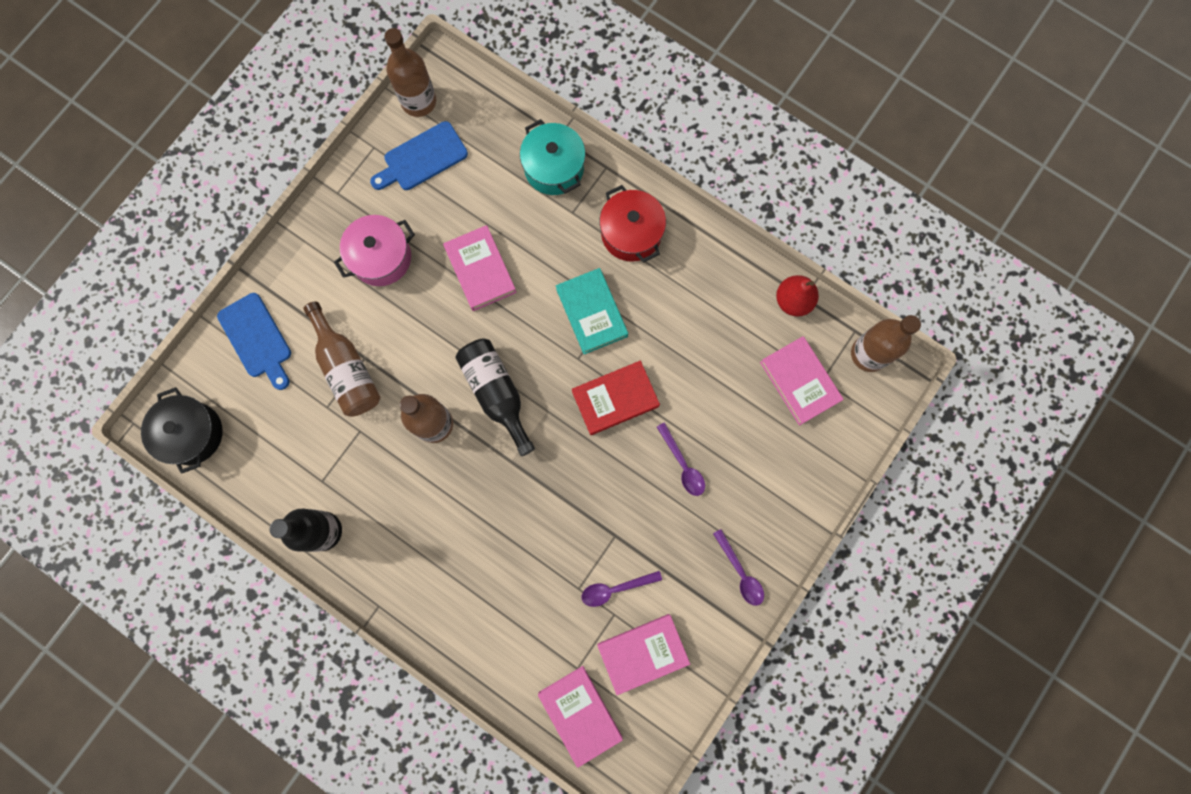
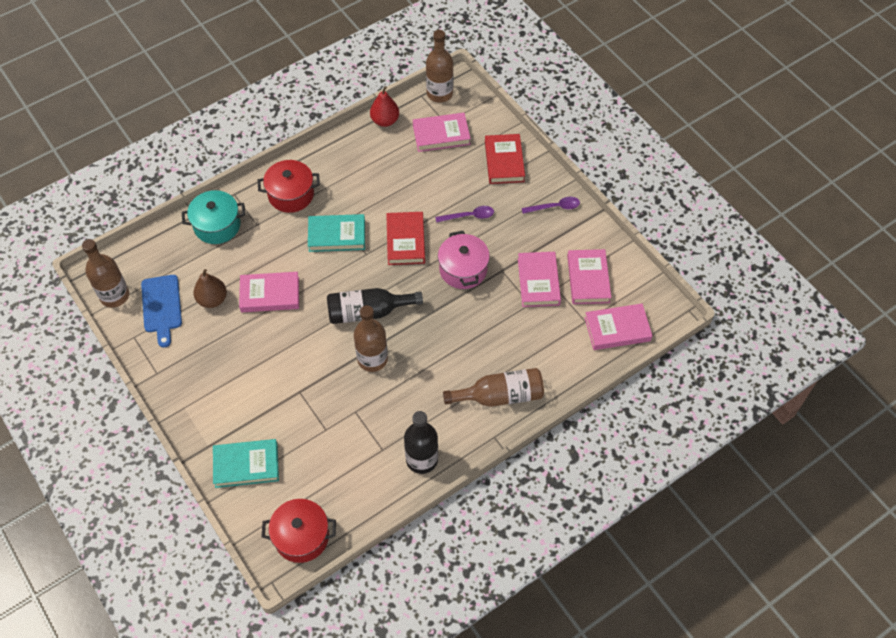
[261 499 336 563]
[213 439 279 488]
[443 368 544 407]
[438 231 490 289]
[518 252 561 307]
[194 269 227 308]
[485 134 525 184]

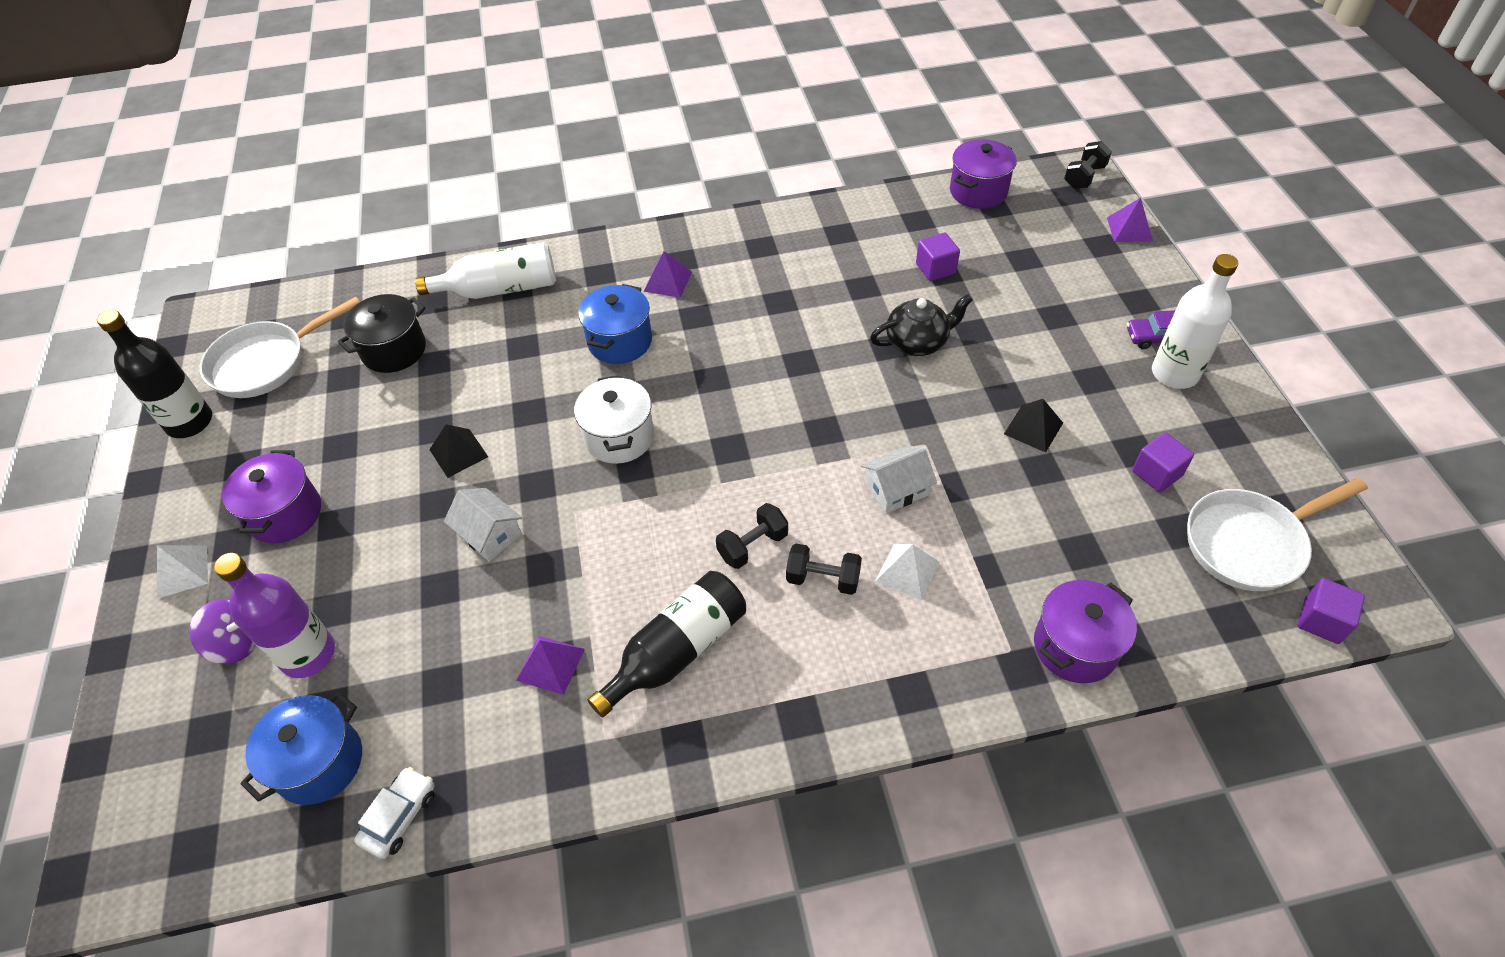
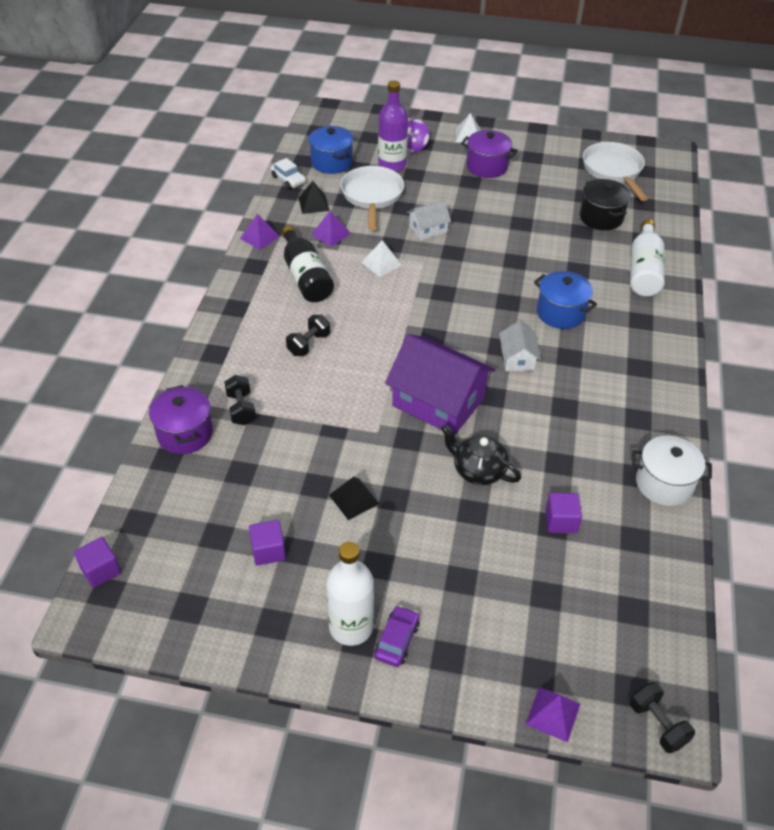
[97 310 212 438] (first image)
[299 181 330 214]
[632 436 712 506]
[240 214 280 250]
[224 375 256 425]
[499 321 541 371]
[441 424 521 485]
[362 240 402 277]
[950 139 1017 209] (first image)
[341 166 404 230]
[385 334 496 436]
= = =
-- Problem requirements --
The result should be every entry, word for word, and no pictures.

-- Solution --
[261 499 336 563]
[213 439 279 488]
[443 368 544 407]
[438 231 490 289]
[518 252 561 307]
[194 269 227 308]
[485 134 525 184]

[97 310 212 438] (first image)
[299 181 330 214]
[632 436 712 506]
[240 214 280 250]
[224 375 256 425]
[499 321 541 371]
[441 424 521 485]
[362 240 402 277]
[950 139 1017 209] (first image)
[341 166 404 230]
[385 334 496 436]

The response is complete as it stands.